Start of Data section

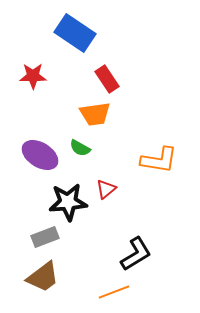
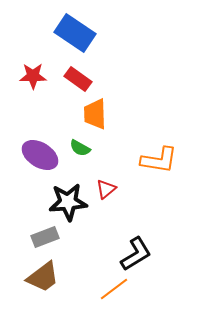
red rectangle: moved 29 px left; rotated 20 degrees counterclockwise
orange trapezoid: rotated 96 degrees clockwise
orange line: moved 3 px up; rotated 16 degrees counterclockwise
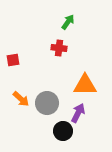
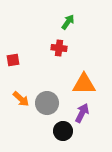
orange triangle: moved 1 px left, 1 px up
purple arrow: moved 4 px right
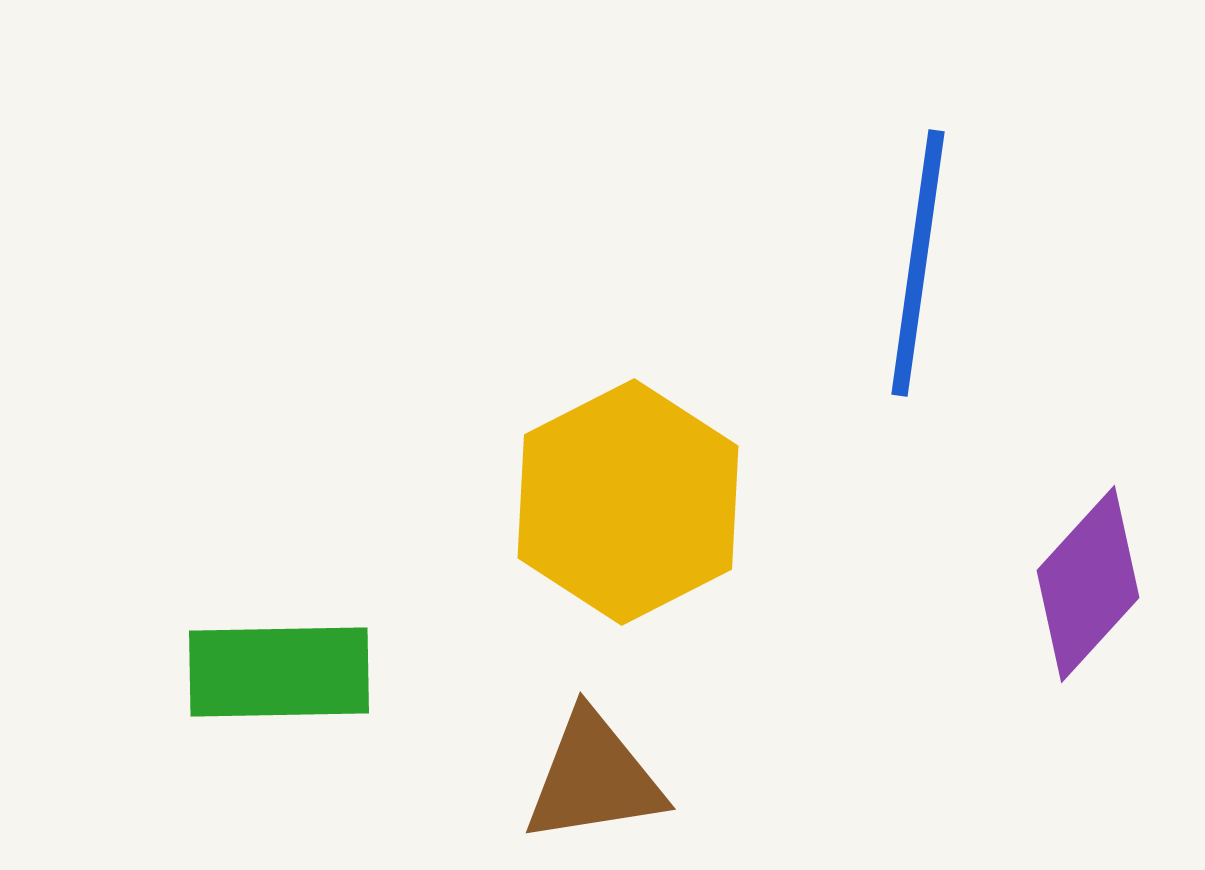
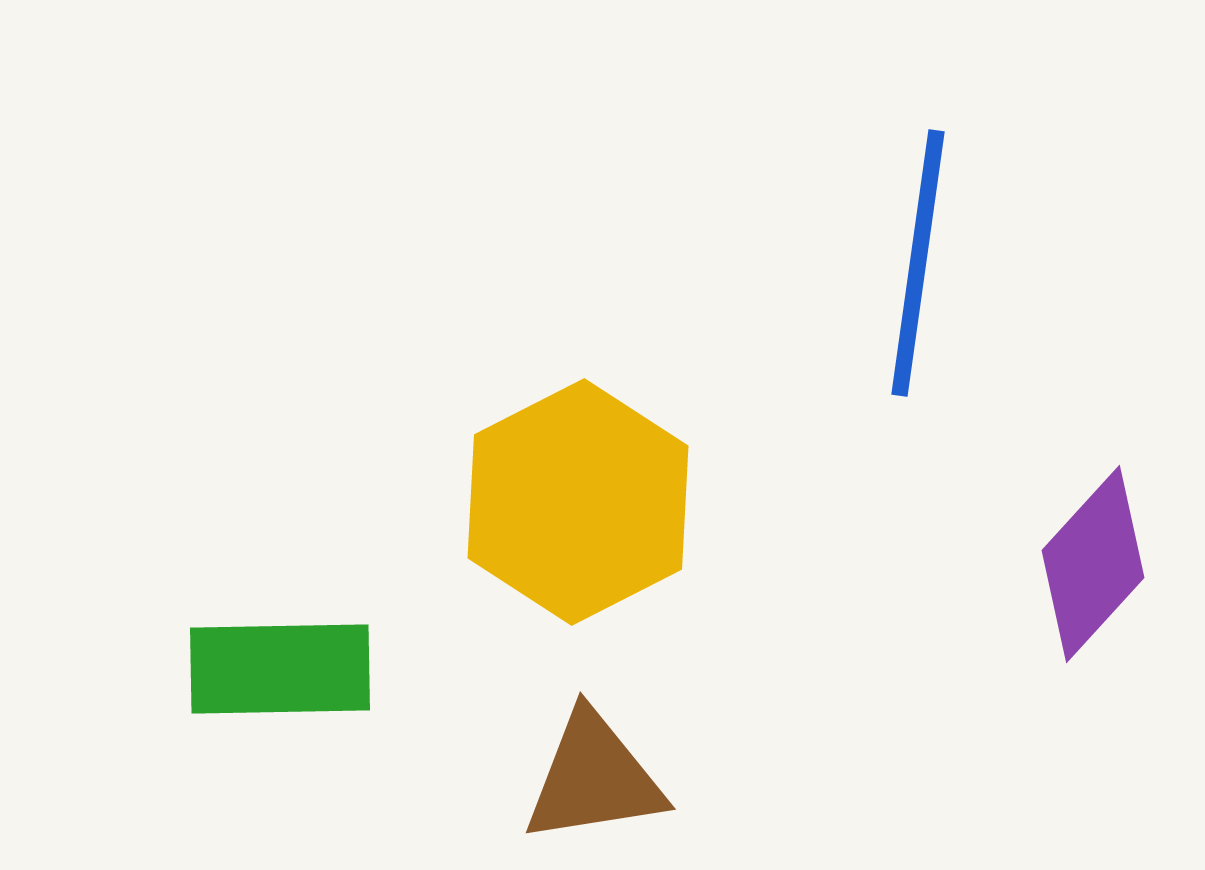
yellow hexagon: moved 50 px left
purple diamond: moved 5 px right, 20 px up
green rectangle: moved 1 px right, 3 px up
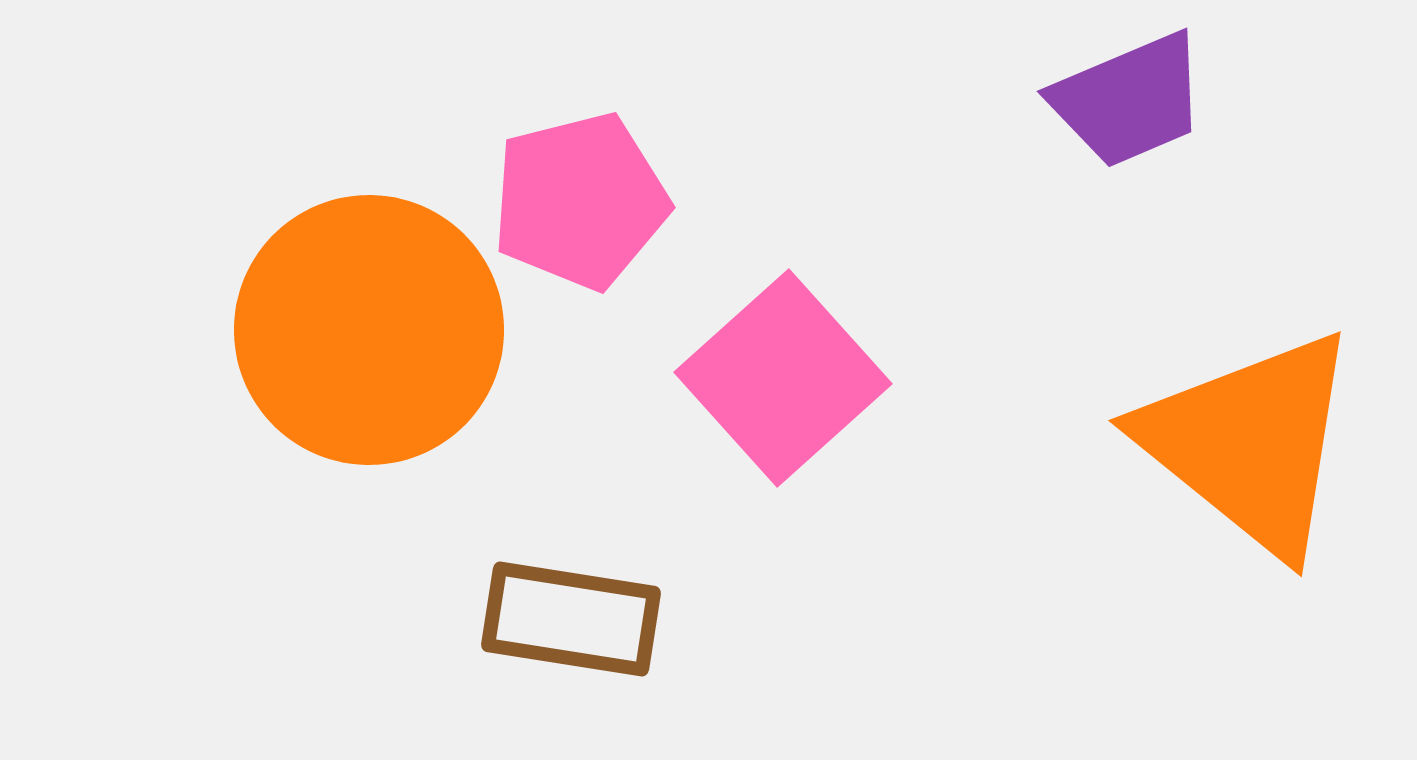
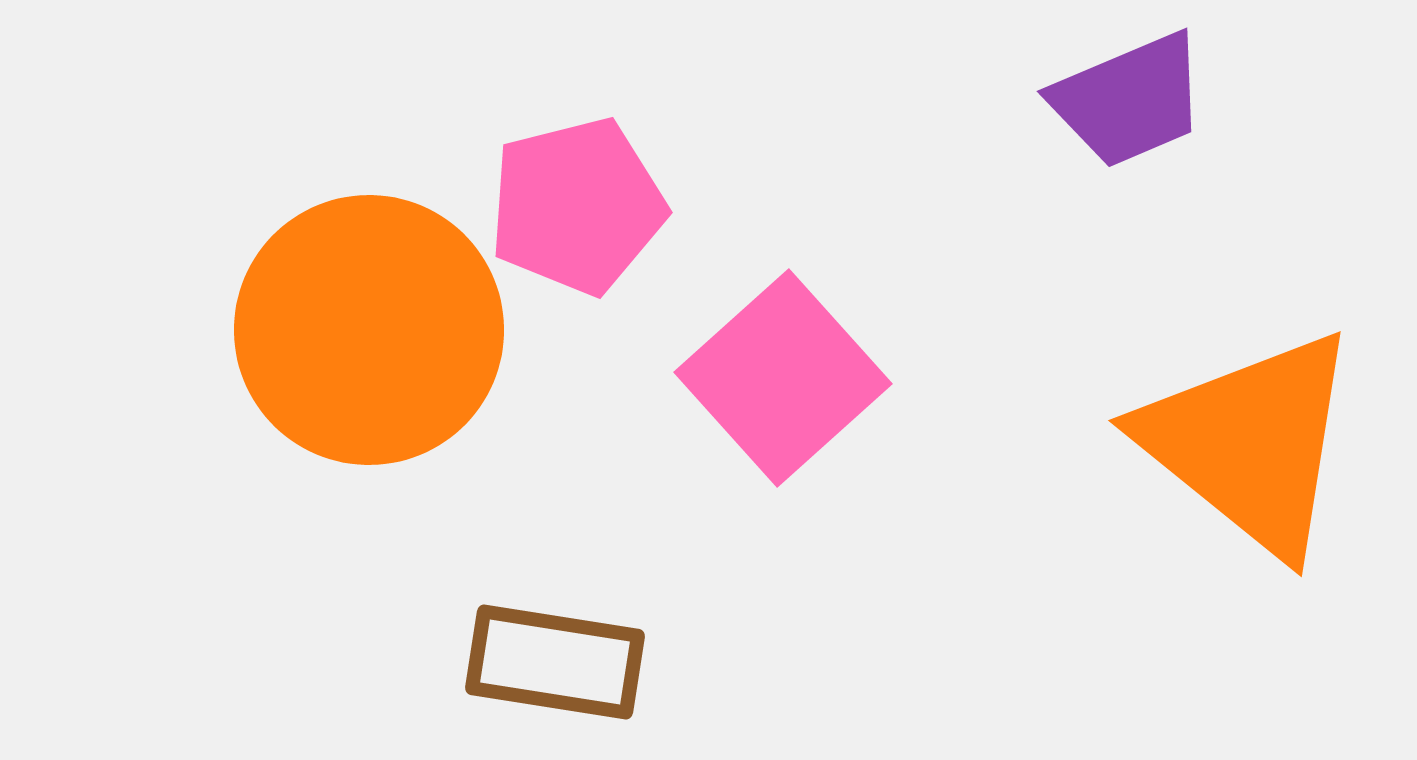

End of Data section

- _The problem_: Go through the entries and copy every line with "left".

- _Solution to this task_:
red rectangle: moved 29 px left; rotated 20 degrees counterclockwise
orange triangle: moved 1 px left, 1 px up
yellow hexagon: moved 50 px left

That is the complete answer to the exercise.